WORK TO COMPLETE:
Write out the records that appear below, verbatim and complete, but without pictures.

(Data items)
»»
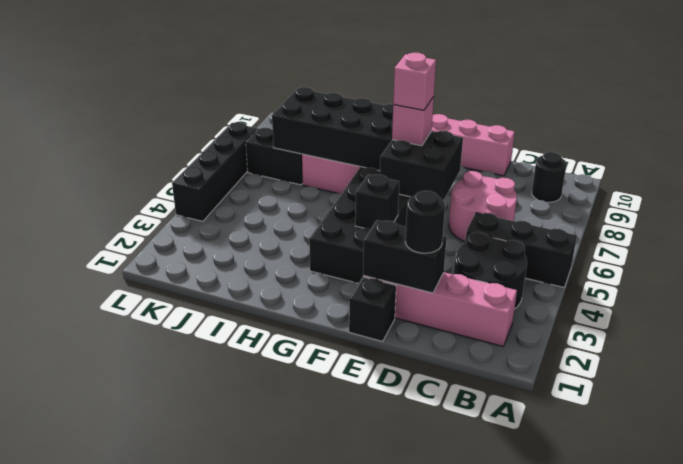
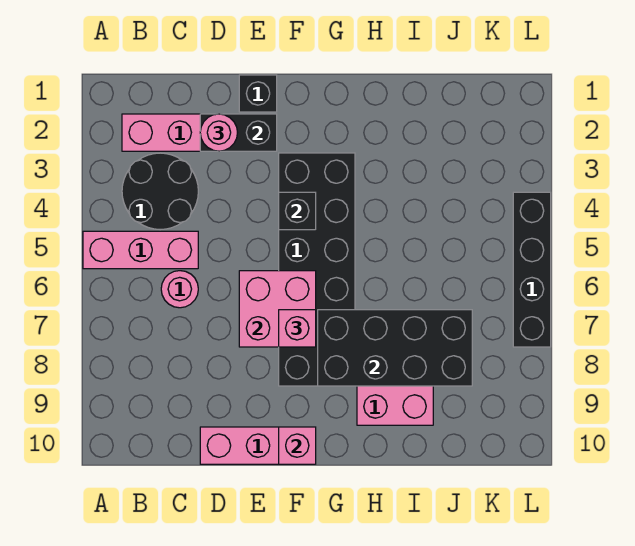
black 1x3 brick [466,213,577,287] -> pink 1x3 brick [83,231,198,269]
black 1x1 round brick [532,152,567,202] -> none
pink 2x2 round brick [449,171,517,242] -> pink 1x1 round brick [161,271,198,308]
black 1x1 round brick [405,191,445,253] -> pink 1x1 round brick [200,114,238,151]
black 2x2 brick [380,131,463,200] -> pink 2x2 brick [239,271,316,347]
pink 1x1 brick [393,53,436,110] -> pink 1x1 brick moved to [279,427,316,464]
black 1x2 brick [246,128,303,185] -> none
««
OUTPUT OF THE TASK:
black 1x3 brick [466,213,577,287] -> pink 1x3 brick [83,231,198,269]
black 1x1 round brick [532,152,567,202] -> none
pink 2x2 round brick [449,171,517,242] -> pink 1x1 round brick [161,271,198,308]
black 1x1 round brick [405,191,445,253] -> pink 1x1 round brick [200,114,238,151]
black 2x2 brick [380,131,463,200] -> pink 2x2 brick [239,271,316,347]
pink 1x1 brick [393,53,436,110] -> pink 1x1 brick moved to [279,427,316,464]
black 1x2 brick [246,128,303,185] -> none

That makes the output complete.